[Required action] Output the listing exactly, without its pictures.

[Dataset extract]

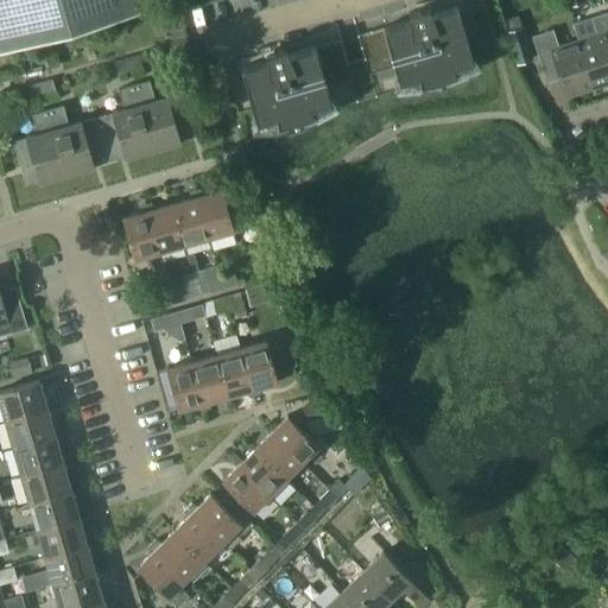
[(0,0),(0,51),(152,8),(150,0),(0,0)]
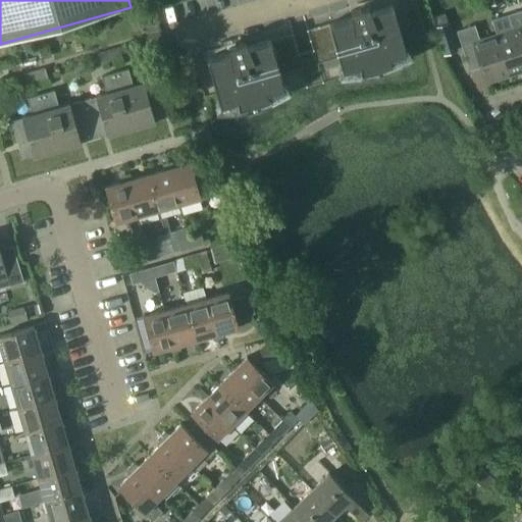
[(329,23),(345,76),(408,59),(393,6),(370,12),(368,6),(351,11),(352,17),(329,23)]
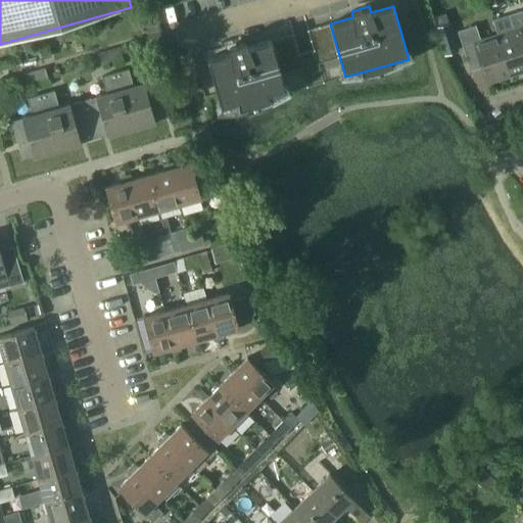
[(513,32),(495,38),(509,78),(522,73),(522,9),(508,14),(513,32)]
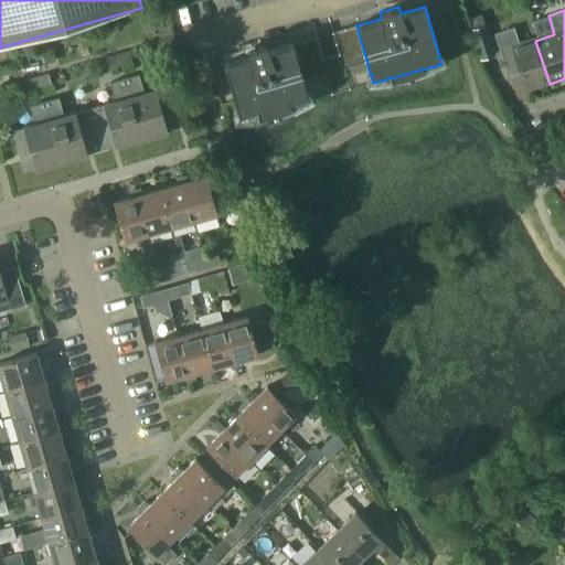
[(535,41),(520,46),(514,27),(493,33),(508,78),(520,74),(525,92),(550,84),(535,41)]
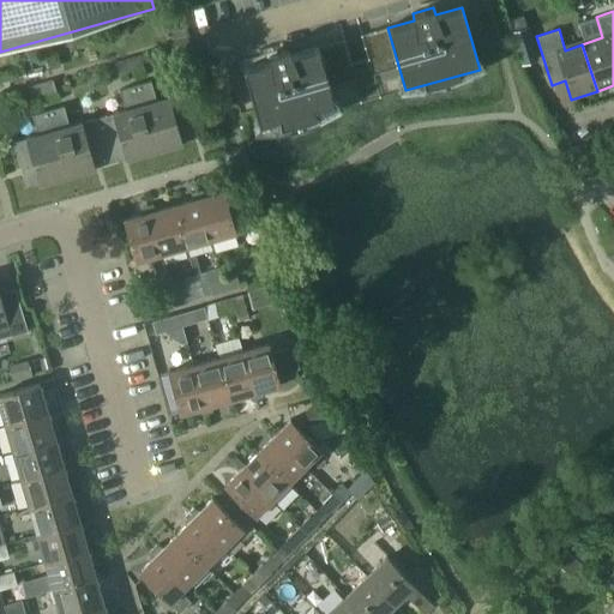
[(522,62),(536,58),(528,31),(513,36),(522,62)]
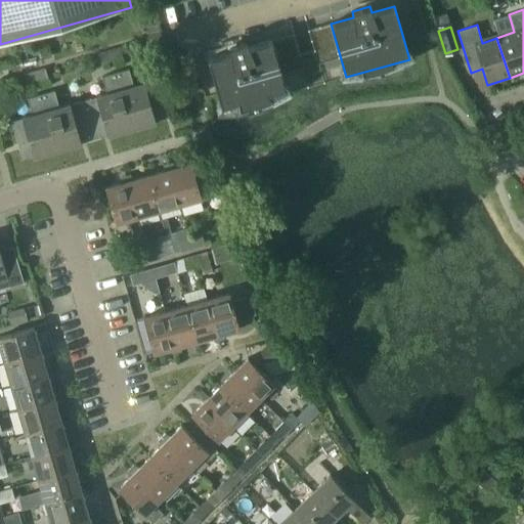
[(287,94),(271,41),(249,47),(247,42),(229,47),(229,52),(208,58),(218,94),(222,112),(287,94)]
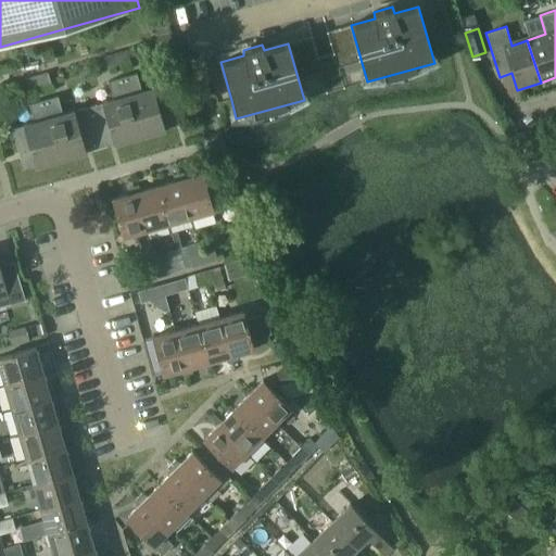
[(127,49),(114,53),(117,66),(130,62),(127,49)]
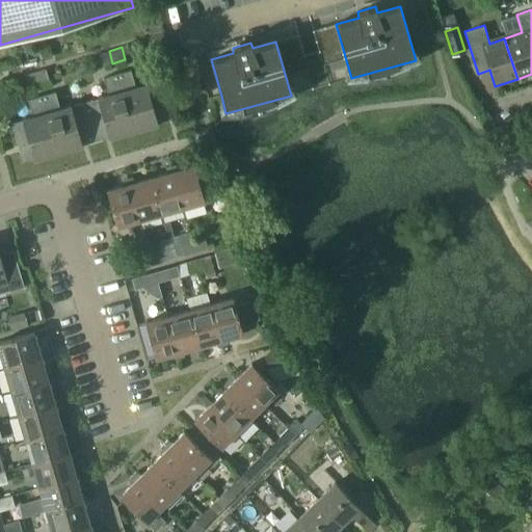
[(109,51),(99,54),(103,67),(112,63),(109,51)]
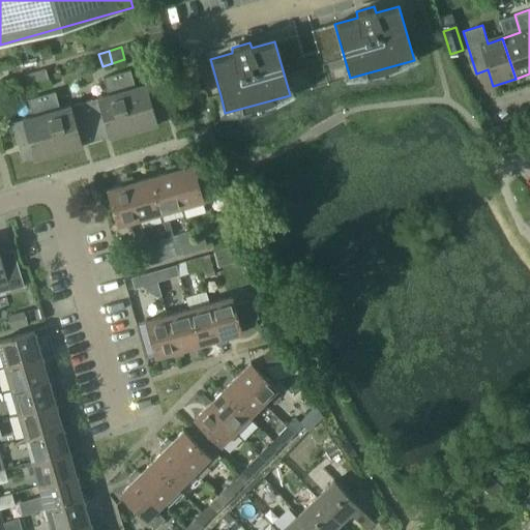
[(45,68),(36,71),(39,83),(49,80),(45,68)]
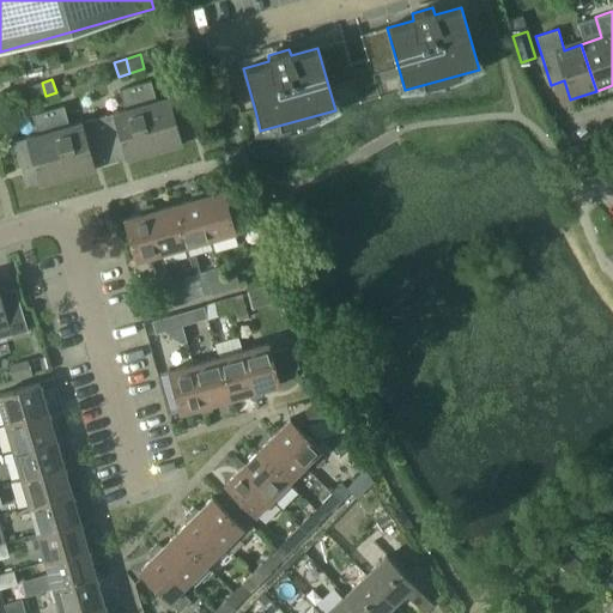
[(151,80),(133,85),(151,153),(182,145),(181,144),(194,140),(181,97),(168,101),(168,98),(157,102),(151,80)]
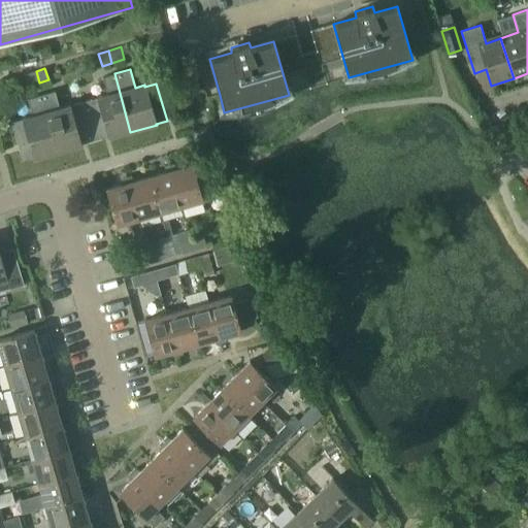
[(36,71),(24,74),(27,87),(39,83),(36,71)]
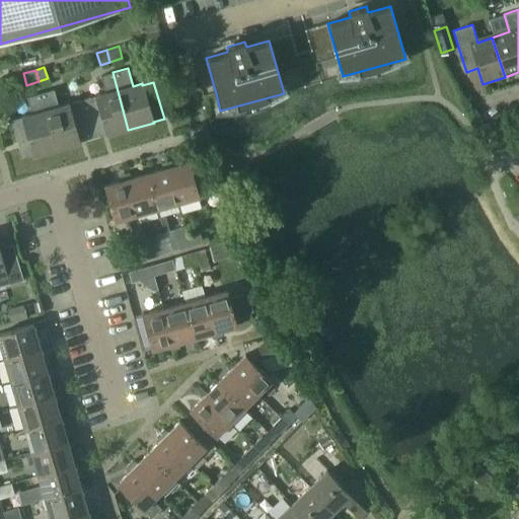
[(105,136),(128,130),(113,72),(100,76),(106,93),(95,96),(95,98),(82,101),(92,139),(105,135),(105,136)]
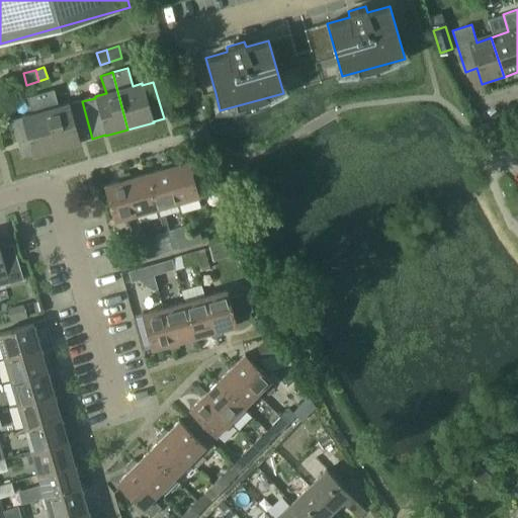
[(80,142),(92,139),(82,101),(69,105),(68,104),(59,106),(54,89),(41,92),(58,150),(80,143),(80,142)]
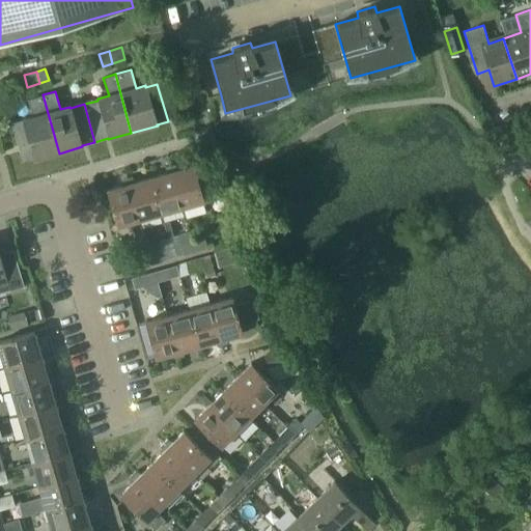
[(33,160),(59,154),(43,94),(27,99),(32,116),(21,120),(11,123),(22,162),(32,159),(33,160)]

[Solved problem]
[(0,0),(0,51),(152,8),(150,0),(0,0)]
[(329,23),(345,76),(408,59),(393,6),(370,12),(368,6),(351,11),(352,17),(329,23)]
[(513,32),(495,38),(509,78),(522,73),(522,9),(508,14),(513,32)]
[(535,41),(520,46),(514,27),(493,33),(508,78),(520,74),(525,92),(550,84),(535,41)]
[(522,62),(536,58),(528,31),(513,36),(522,62)]
[(287,94),(271,41),(249,47),(247,42),(229,47),(229,52),(208,58),(218,94),(222,112),(287,94)]
[(127,49),(114,53),(117,66),(130,62),(127,49)]
[(109,51),(99,54),(103,67),(112,63),(109,51)]
[(45,68),(36,71),(39,83),(49,80),(45,68)]
[(151,80),(133,85),(151,153),(182,145),(181,144),(194,140),(181,97),(168,101),(168,98),(157,102),(151,80)]
[(36,71),(24,74),(27,87),(39,83),(36,71)]
[(105,136),(128,130),(113,72),(100,76),(106,93),(95,96),(95,98),(82,101),(92,139),(105,135),(105,136)]
[(80,142),(92,139),(82,101),(69,105),(68,104),(59,106),(54,89),(41,92),(58,150),(80,143),(80,142)]
[(33,160),(59,154),(43,94),(27,99),(32,116),(21,120),(11,123),(22,162),(32,159),(33,160)]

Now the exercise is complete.